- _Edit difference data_
· · ·
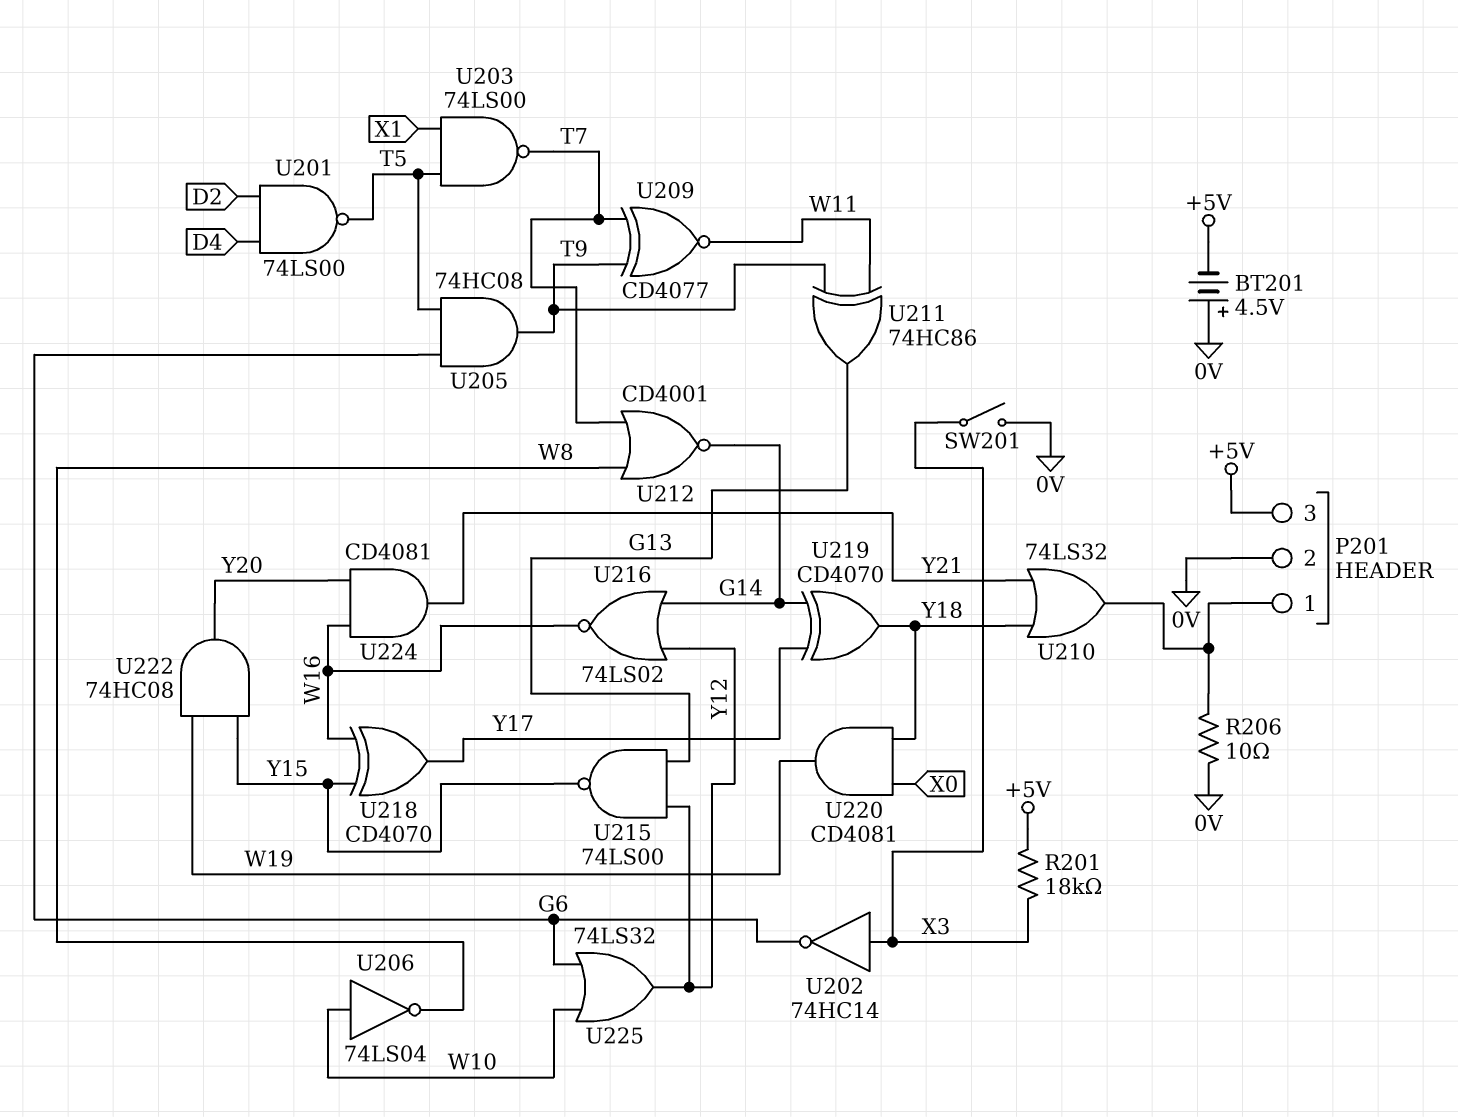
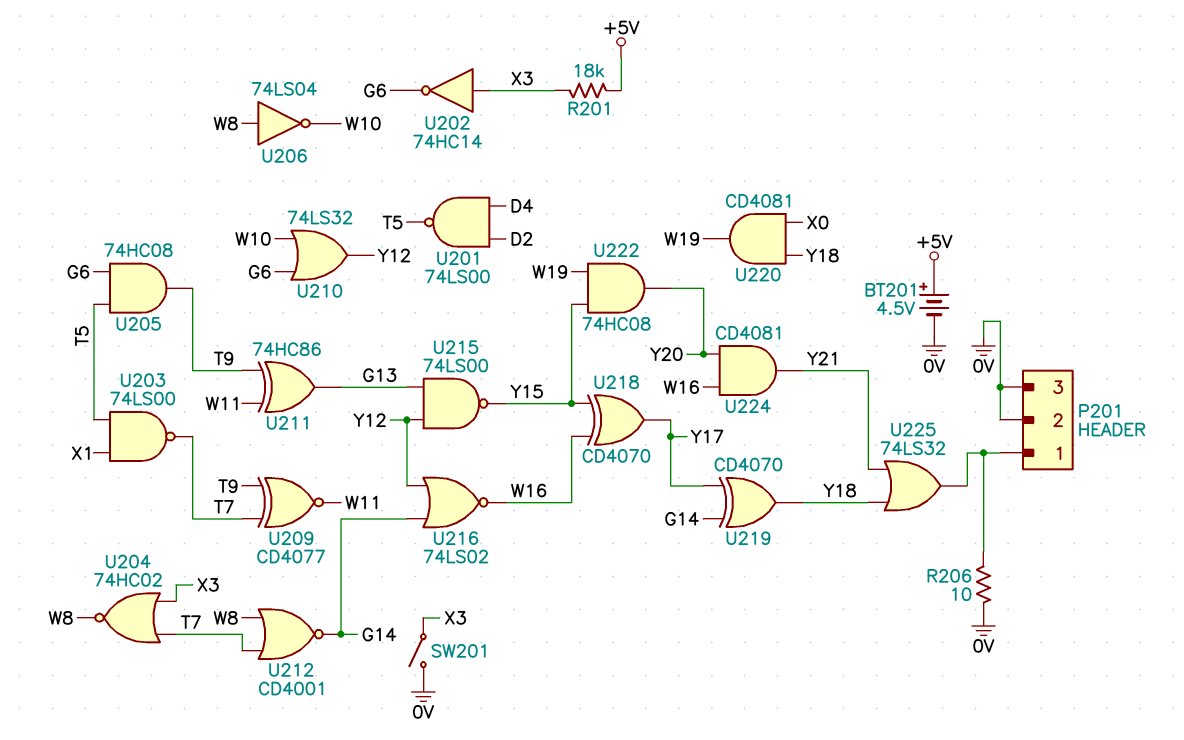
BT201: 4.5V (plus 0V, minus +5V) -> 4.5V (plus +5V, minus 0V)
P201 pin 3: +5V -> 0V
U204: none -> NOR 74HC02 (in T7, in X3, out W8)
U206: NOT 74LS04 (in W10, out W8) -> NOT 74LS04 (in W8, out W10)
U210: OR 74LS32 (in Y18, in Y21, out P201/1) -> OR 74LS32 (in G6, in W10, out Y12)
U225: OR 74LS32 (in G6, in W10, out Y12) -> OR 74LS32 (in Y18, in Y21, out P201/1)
· · ·
- _Task instructions_
Could you set down the data exactly as given, minus its pictures?

- _Response to the exercise_
BT201: 4.5V (plus 0V, minus +5V) -> 4.5V (plus +5V, minus 0V)
P201 pin 3: +5V -> 0V
U204: none -> NOR 74HC02 (in T7, in X3, out W8)
U206: NOT 74LS04 (in W10, out W8) -> NOT 74LS04 (in W8, out W10)
U210: OR 74LS32 (in Y18, in Y21, out P201/1) -> OR 74LS32 (in G6, in W10, out Y12)
U225: OR 74LS32 (in G6, in W10, out Y12) -> OR 74LS32 (in Y18, in Y21, out P201/1)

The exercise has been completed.